**TASK TO CARRY OUT**
The listing is to be reproduced in full, with no character altered.

[[ MATERIAL FOR THIS TASK open ]]

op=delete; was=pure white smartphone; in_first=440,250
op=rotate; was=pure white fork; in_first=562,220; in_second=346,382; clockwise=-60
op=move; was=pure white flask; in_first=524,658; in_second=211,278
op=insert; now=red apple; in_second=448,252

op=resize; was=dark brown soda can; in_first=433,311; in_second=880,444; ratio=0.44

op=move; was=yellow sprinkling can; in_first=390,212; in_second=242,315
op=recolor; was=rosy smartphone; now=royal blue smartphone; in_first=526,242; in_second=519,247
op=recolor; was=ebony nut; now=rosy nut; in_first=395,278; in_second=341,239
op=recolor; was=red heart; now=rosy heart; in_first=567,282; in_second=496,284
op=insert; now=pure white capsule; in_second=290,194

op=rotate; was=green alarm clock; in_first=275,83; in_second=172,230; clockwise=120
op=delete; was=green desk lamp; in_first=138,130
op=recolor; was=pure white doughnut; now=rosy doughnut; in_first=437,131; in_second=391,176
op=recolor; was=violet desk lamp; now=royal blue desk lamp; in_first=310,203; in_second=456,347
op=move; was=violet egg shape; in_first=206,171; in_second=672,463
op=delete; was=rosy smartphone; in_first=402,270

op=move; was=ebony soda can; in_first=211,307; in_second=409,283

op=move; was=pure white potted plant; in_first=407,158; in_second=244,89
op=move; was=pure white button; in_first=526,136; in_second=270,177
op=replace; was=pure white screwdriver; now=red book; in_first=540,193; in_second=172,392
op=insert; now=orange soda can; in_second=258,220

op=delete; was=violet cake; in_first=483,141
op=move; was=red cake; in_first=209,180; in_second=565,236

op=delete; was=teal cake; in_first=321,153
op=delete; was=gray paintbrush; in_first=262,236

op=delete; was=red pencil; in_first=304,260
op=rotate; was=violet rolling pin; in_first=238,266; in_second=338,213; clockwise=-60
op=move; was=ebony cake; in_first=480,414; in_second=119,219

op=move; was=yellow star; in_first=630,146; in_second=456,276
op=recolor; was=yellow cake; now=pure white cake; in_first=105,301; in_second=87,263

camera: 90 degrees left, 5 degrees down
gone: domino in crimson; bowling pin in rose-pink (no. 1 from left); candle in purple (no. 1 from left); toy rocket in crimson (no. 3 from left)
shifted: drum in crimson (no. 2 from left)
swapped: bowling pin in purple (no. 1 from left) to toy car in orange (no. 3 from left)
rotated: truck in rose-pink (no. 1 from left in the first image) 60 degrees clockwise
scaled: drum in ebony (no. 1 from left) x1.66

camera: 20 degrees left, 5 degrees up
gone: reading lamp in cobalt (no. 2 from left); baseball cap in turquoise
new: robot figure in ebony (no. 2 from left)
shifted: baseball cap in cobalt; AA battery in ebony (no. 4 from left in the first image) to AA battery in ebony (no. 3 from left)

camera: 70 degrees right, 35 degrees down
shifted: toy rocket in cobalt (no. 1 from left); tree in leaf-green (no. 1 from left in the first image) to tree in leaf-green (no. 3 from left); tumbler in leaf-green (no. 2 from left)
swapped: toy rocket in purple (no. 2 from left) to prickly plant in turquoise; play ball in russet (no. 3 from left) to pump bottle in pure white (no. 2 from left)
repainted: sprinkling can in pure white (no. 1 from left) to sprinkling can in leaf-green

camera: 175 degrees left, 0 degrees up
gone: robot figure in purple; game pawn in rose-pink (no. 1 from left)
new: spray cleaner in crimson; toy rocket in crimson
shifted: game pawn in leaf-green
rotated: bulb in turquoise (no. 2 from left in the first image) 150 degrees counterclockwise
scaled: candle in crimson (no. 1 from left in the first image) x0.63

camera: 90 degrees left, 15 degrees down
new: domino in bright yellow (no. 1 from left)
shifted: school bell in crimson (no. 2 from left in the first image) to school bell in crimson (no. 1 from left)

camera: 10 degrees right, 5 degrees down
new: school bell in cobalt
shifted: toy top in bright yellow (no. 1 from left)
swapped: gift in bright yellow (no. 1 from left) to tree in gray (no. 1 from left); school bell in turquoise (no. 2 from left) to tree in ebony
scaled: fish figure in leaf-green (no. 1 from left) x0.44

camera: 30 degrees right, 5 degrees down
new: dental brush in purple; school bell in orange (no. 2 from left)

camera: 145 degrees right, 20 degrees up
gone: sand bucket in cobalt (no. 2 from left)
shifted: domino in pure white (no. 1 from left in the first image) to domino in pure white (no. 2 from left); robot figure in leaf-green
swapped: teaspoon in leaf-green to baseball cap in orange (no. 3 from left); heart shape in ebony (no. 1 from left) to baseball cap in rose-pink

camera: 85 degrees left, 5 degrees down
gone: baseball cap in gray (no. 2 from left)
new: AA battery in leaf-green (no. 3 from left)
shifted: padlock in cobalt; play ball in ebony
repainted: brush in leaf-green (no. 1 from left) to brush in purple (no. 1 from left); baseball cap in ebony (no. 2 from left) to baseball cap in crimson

[[ MATERIAL FOR THIS TASK closed ]]

**RESPONSE FOR THIS EXERCISE**
op=delete; was=pure white smartphone; in_first=440,250
op=rotate; was=pure white fork; in_first=562,220; in_second=346,382; clockwise=-60
op=move; was=pure white flask; in_first=524,658; in_second=211,278
op=insert; now=red apple; in_second=448,252

op=resize; was=dark brown soda can; in_first=433,311; in_second=880,444; ratio=0.44

op=move; was=yellow sprinkling can; in_first=390,212; in_second=242,315
op=recolor; was=rosy smartphone; now=royal blue smartphone; in_first=526,242; in_second=519,247
op=recolor; was=ebony nut; now=rosy nut; in_first=395,278; in_second=341,239
op=recolor; was=red heart; now=rosy heart; in_first=567,282; in_second=496,284
op=insert; now=pure white capsule; in_second=290,194

op=rotate; was=green alarm clock; in_first=275,83; in_second=172,230; clockwise=120
op=delete; was=green desk lamp; in_first=138,130
op=recolor; was=pure white doughnut; now=rosy doughnut; in_first=437,131; in_second=391,176
op=recolor; was=violet desk lamp; now=royal blue desk lamp; in_first=310,203; in_second=456,347
op=move; was=violet egg shape; in_first=206,171; in_second=672,463
op=delete; was=rosy smartphone; in_first=402,270

op=move; was=ebony soda can; in_first=211,307; in_second=409,283

op=move; was=pure white potted plant; in_first=407,158; in_second=244,89
op=move; was=pure white button; in_first=526,136; in_second=270,177
op=replace; was=pure white screwdriver; now=red book; in_first=540,193; in_second=172,392
op=insert; now=orange soda can; in_second=258,220

op=delete; was=violet cake; in_first=483,141
op=move; was=red cake; in_first=209,180; in_second=565,236

op=delete; was=teal cake; in_first=321,153
op=delete; was=gray paintbrush; in_first=262,236

op=delete; was=red pencil; in_first=304,260
op=rotate; was=violet rolling pin; in_first=238,266; in_second=338,213; clockwise=-60
op=move; was=ebony cake; in_first=480,414; in_second=119,219

op=move; was=yellow star; in_first=630,146; in_second=456,276
op=recolor; was=yellow cake; now=pure white cake; in_first=105,301; in_second=87,263

camera: 90 degrees left, 5 degrees down
gone: domino in crimson; bowling pin in rose-pink (no. 1 from left); candle in purple (no. 1 from left); toy rocket in crimson (no. 3 from left)
shifted: drum in crimson (no. 2 from left)
swapped: bowling pin in purple (no. 1 from left) to toy car in orange (no. 3 from left)
rotated: truck in rose-pink (no. 1 from left in the first image) 60 degrees clockwise
scaled: drum in ebony (no. 1 from left) x1.66

camera: 20 degrees left, 5 degrees up
gone: reading lamp in cobalt (no. 2 from left); baseball cap in turquoise
new: robot figure in ebony (no. 2 from left)
shifted: baseball cap in cobalt; AA battery in ebony (no. 4 from left in the first image) to AA battery in ebony (no. 3 from left)

camera: 70 degrees right, 35 degrees down
shifted: toy rocket in cobalt (no. 1 from left); tree in leaf-green (no. 1 from left in the first image) to tree in leaf-green (no. 3 from left); tumbler in leaf-green (no. 2 from left)
swapped: toy rocket in purple (no. 2 from left) to prickly plant in turquoise; play ball in russet (no. 3 from left) to pump bottle in pure white (no. 2 from left)
repainted: sprinkling can in pure white (no. 1 from left) to sprinkling can in leaf-green

camera: 175 degrees left, 0 degrees up
gone: robot figure in purple; game pawn in rose-pink (no. 1 from left)
new: spray cleaner in crimson; toy rocket in crimson
shifted: game pawn in leaf-green
rotated: bulb in turquoise (no. 2 from left in the first image) 150 degrees counterclockwise
scaled: candle in crimson (no. 1 from left in the first image) x0.63

camera: 90 degrees left, 15 degrees down
new: domino in bright yellow (no. 1 from left)
shifted: school bell in crimson (no. 2 from left in the first image) to school bell in crimson (no. 1 from left)

camera: 10 degrees right, 5 degrees down
new: school bell in cobalt
shifted: toy top in bright yellow (no. 1 from left)
swapped: gift in bright yellow (no. 1 from left) to tree in gray (no. 1 from left); school bell in turquoise (no. 2 from left) to tree in ebony
scaled: fish figure in leaf-green (no. 1 from left) x0.44

camera: 30 degrees right, 5 degrees down
new: dental brush in purple; school bell in orange (no. 2 from left)

camera: 145 degrees right, 20 degrees up
gone: sand bucket in cobalt (no. 2 from left)
shifted: domino in pure white (no. 1 from left in the first image) to domino in pure white (no. 2 from left); robot figure in leaf-green
swapped: teaspoon in leaf-green to baseball cap in orange (no. 3 from left); heart shape in ebony (no. 1 from left) to baseball cap in rose-pink

camera: 85 degrees left, 5 degrees down
gone: baseball cap in gray (no. 2 from left)
new: AA battery in leaf-green (no. 3 from left)
shifted: padlock in cobalt; play ball in ebony
repainted: brush in leaf-green (no. 1 from left) to brush in purple (no. 1 from left); baseball cap in ebony (no. 2 from left) to baseball cap in crimson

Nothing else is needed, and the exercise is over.